• _Exercise prompt_
Quote the lines of the data below verbatim, beginning at the line that contains "Where is stroma? Return masks as SVG." and ending at the last line, both included, and excluding pictures.

(Collected data)

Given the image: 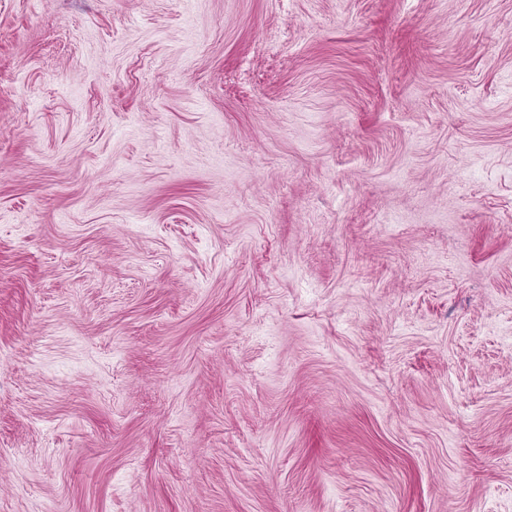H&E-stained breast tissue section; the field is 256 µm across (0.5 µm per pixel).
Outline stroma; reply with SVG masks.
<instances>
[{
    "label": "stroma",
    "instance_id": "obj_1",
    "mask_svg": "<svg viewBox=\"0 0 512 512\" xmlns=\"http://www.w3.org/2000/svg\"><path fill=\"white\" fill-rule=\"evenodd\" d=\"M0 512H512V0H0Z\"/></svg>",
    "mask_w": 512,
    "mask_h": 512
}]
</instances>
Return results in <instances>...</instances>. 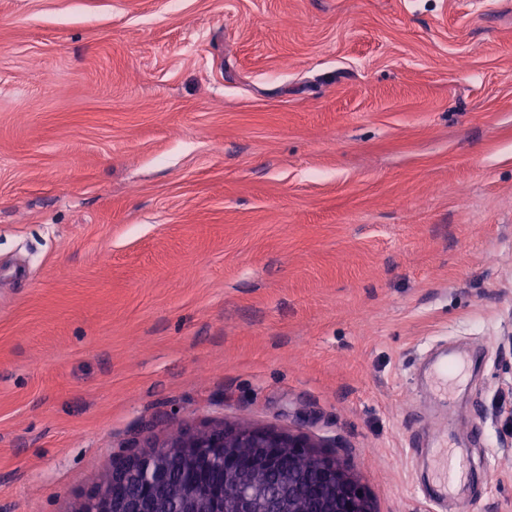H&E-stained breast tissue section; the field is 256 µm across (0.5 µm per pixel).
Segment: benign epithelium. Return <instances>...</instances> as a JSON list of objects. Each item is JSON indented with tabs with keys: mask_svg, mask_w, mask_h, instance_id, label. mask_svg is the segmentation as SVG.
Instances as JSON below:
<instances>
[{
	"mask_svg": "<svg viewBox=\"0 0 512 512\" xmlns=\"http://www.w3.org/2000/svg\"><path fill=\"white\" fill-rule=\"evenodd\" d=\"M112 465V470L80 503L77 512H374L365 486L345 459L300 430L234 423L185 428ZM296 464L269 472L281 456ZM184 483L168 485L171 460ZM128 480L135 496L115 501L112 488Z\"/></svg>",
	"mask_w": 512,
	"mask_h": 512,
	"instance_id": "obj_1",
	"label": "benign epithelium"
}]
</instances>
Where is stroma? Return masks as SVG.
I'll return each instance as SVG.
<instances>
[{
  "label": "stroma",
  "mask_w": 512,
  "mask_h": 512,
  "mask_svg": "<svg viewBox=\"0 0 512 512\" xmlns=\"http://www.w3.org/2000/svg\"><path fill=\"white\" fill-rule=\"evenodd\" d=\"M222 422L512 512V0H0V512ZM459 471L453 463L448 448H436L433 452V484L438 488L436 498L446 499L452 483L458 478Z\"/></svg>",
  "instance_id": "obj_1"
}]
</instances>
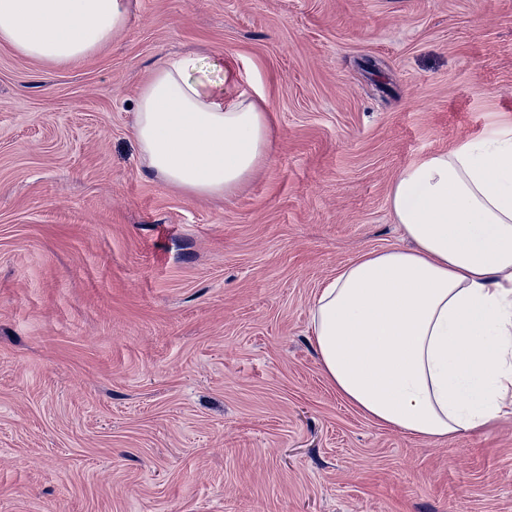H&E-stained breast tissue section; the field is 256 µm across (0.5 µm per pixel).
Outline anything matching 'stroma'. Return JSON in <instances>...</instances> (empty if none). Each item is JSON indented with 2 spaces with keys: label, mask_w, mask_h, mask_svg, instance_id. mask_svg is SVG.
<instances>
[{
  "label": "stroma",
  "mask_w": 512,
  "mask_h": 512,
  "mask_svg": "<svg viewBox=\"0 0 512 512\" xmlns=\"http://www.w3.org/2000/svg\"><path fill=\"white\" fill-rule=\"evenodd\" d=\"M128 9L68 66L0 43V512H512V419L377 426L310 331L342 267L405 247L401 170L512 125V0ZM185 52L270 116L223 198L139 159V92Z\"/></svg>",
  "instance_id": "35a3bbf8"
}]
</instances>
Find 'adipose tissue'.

• _Full response_
Where is stroma? Return masks as SVG.
I'll return each instance as SVG.
<instances>
[{
  "label": "stroma",
  "mask_w": 512,
  "mask_h": 512,
  "mask_svg": "<svg viewBox=\"0 0 512 512\" xmlns=\"http://www.w3.org/2000/svg\"><path fill=\"white\" fill-rule=\"evenodd\" d=\"M222 422L512 512V0H0V512ZM459 471L453 463L448 448H436L433 452V484L438 488L436 498L446 499L452 483L458 478Z\"/></svg>",
  "instance_id": "obj_1"
}]
</instances>
H&E-stained breast tissue section; the field is 256 µm across (0.5 µm per pixel).
Outline anything matching 'stroma'. Return JSON in <instances>...</instances> (empty if none). Each item is JSON indented with 2 spaces with keys: label, mask_w, mask_h, mask_svg, instance_id. mask_svg is SVG.
<instances>
[{
  "label": "stroma",
  "mask_w": 512,
  "mask_h": 512,
  "mask_svg": "<svg viewBox=\"0 0 512 512\" xmlns=\"http://www.w3.org/2000/svg\"><path fill=\"white\" fill-rule=\"evenodd\" d=\"M128 9L68 66L0 43V512H512V419L377 426L310 331L342 267L405 247L401 170L512 125V0ZM185 52L270 116L223 198L139 159V92Z\"/></svg>",
  "instance_id": "35a3bbf8"
}]
</instances>
Find 'adipose tissue'.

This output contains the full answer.